_Dataset records_
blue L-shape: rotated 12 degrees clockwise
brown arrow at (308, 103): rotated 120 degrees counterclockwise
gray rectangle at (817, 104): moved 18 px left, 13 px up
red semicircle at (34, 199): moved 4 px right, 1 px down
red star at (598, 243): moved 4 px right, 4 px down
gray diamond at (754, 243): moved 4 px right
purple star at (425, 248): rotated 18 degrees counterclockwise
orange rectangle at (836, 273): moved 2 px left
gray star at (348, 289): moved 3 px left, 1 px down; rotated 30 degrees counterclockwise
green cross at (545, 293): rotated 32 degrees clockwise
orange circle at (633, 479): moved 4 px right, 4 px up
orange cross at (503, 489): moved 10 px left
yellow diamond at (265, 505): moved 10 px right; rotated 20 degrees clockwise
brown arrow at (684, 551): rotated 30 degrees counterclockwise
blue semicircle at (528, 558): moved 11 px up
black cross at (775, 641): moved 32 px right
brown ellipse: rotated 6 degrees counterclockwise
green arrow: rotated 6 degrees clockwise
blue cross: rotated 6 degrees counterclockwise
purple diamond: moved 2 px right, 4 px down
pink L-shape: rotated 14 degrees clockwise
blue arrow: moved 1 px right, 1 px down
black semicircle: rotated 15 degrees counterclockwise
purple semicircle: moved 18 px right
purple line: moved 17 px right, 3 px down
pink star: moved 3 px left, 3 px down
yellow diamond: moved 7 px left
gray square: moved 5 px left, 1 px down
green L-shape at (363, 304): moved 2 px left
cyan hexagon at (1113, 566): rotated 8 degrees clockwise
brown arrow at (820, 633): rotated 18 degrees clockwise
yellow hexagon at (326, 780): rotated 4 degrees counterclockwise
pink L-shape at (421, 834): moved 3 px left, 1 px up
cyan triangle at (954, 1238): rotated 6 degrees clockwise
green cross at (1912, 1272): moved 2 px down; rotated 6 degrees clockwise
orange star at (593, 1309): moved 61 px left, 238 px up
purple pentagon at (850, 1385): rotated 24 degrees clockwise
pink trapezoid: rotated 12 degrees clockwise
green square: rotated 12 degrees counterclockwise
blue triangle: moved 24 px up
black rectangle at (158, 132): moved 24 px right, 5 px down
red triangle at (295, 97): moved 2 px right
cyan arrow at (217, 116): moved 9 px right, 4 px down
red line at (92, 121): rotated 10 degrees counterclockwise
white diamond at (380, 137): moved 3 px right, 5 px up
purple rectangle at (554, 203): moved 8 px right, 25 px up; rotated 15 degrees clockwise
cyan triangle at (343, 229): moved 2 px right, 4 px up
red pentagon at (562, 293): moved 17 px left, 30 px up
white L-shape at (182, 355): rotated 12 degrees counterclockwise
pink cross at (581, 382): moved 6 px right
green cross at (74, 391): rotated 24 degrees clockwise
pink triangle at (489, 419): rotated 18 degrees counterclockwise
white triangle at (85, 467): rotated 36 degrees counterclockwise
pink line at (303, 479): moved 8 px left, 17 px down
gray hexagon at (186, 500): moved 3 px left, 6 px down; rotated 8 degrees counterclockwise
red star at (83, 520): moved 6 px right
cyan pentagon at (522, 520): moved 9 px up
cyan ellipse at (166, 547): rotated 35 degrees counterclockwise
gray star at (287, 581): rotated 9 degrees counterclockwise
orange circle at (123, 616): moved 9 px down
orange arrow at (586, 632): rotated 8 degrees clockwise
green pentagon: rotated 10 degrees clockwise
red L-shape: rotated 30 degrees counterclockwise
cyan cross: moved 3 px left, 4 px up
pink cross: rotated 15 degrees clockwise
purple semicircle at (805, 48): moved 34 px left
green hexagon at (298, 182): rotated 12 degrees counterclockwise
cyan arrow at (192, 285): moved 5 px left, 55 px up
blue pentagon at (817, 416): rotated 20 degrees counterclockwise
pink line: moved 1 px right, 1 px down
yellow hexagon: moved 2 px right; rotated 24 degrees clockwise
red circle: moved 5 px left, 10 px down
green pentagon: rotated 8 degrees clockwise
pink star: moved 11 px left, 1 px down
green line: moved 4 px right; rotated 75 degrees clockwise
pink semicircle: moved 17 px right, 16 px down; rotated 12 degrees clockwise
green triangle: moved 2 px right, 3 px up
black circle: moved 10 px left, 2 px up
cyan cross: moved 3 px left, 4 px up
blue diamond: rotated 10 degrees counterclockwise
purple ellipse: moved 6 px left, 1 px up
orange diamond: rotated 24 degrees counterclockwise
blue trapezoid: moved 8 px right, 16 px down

_Exercise details_
The listing above is to be transcribed exactly. Include every line.

_Answer_
blue L-shape: rotated 12 degrees clockwise
brown arrow at (308, 103): rotated 120 degrees counterclockwise
gray rectangle at (817, 104): moved 18 px left, 13 px up
red semicircle at (34, 199): moved 4 px right, 1 px down
red star at (598, 243): moved 4 px right, 4 px down
gray diamond at (754, 243): moved 4 px right
purple star at (425, 248): rotated 18 degrees counterclockwise
orange rectangle at (836, 273): moved 2 px left
gray star at (348, 289): moved 3 px left, 1 px down; rotated 30 degrees counterclockwise
green cross at (545, 293): rotated 32 degrees clockwise
orange circle at (633, 479): moved 4 px right, 4 px up
orange cross at (503, 489): moved 10 px left
yellow diamond at (265, 505): moved 10 px right; rotated 20 degrees clockwise
brown arrow at (684, 551): rotated 30 degrees counterclockwise
blue semicircle at (528, 558): moved 11 px up
black cross at (775, 641): moved 32 px right
brown ellipse: rotated 6 degrees counterclockwise
green arrow: rotated 6 degrees clockwise
blue cross: rotated 6 degrees counterclockwise
purple diamond: moved 2 px right, 4 px down
pink L-shape: rotated 14 degrees clockwise
blue arrow: moved 1 px right, 1 px down
black semicircle: rotated 15 degrees counterclockwise
purple semicircle: moved 18 px right
purple line: moved 17 px right, 3 px down
pink star: moved 3 px left, 3 px down
yellow diamond: moved 7 px left
gray square: moved 5 px left, 1 px down
green L-shape at (363, 304): moved 2 px left
cyan hexagon at (1113, 566): rotated 8 degrees clockwise
brown arrow at (820, 633): rotated 18 degrees clockwise
yellow hexagon at (326, 780): rotated 4 degrees counterclockwise
pink L-shape at (421, 834): moved 3 px left, 1 px up
cyan triangle at (954, 1238): rotated 6 degrees clockwise
green cross at (1912, 1272): moved 2 px down; rotated 6 degrees clockwise
orange star at (593, 1309): moved 61 px left, 238 px up
purple pentagon at (850, 1385): rotated 24 degrees clockwise
pink trapezoid: rotated 12 degrees clockwise
green square: rotated 12 degrees counterclockwise
blue triangle: moved 24 px up
black rectangle at (158, 132): moved 24 px right, 5 px down
red triangle at (295, 97): moved 2 px right
cyan arrow at (217, 116): moved 9 px right, 4 px down
red line at (92, 121): rotated 10 degrees counterclockwise
white diamond at (380, 137): moved 3 px right, 5 px up
purple rectangle at (554, 203): moved 8 px right, 25 px up; rotated 15 degrees clockwise
cyan triangle at (343, 229): moved 2 px right, 4 px up
red pentagon at (562, 293): moved 17 px left, 30 px up
white L-shape at (182, 355): rotated 12 degrees counterclockwise
pink cross at (581, 382): moved 6 px right
green cross at (74, 391): rotated 24 degrees clockwise
pink triangle at (489, 419): rotated 18 degrees counterclockwise
white triangle at (85, 467): rotated 36 degrees counterclockwise
pink line at (303, 479): moved 8 px left, 17 px down
gray hexagon at (186, 500): moved 3 px left, 6 px down; rotated 8 degrees counterclockwise
red star at (83, 520): moved 6 px right
cyan pentagon at (522, 520): moved 9 px up
cyan ellipse at (166, 547): rotated 35 degrees counterclockwise
gray star at (287, 581): rotated 9 degrees counterclockwise
orange circle at (123, 616): moved 9 px down
orange arrow at (586, 632): rotated 8 degrees clockwise
green pentagon: rotated 10 degrees clockwise
red L-shape: rotated 30 degrees counterclockwise
cyan cross: moved 3 px left, 4 px up
pink cross: rotated 15 degrees clockwise
purple semicircle at (805, 48): moved 34 px left
green hexagon at (298, 182): rotated 12 degrees counterclockwise
cyan arrow at (192, 285): moved 5 px left, 55 px up
blue pentagon at (817, 416): rotated 20 degrees counterclockwise
pink line: moved 1 px right, 1 px down
yellow hexagon: moved 2 px right; rotated 24 degrees clockwise
red circle: moved 5 px left, 10 px down
green pentagon: rotated 8 degrees clockwise
pink star: moved 11 px left, 1 px down
green line: moved 4 px right; rotated 75 degrees clockwise
pink semicircle: moved 17 px right, 16 px down; rotated 12 degrees clockwise
green triangle: moved 2 px right, 3 px up
black circle: moved 10 px left, 2 px up
cyan cross: moved 3 px left, 4 px up
blue diamond: rotated 10 degrees counterclockwise
purple ellipse: moved 6 px left, 1 px up
orange diamond: rotated 24 degrees counterclockwise
blue trapezoid: moved 8 px right, 16 px down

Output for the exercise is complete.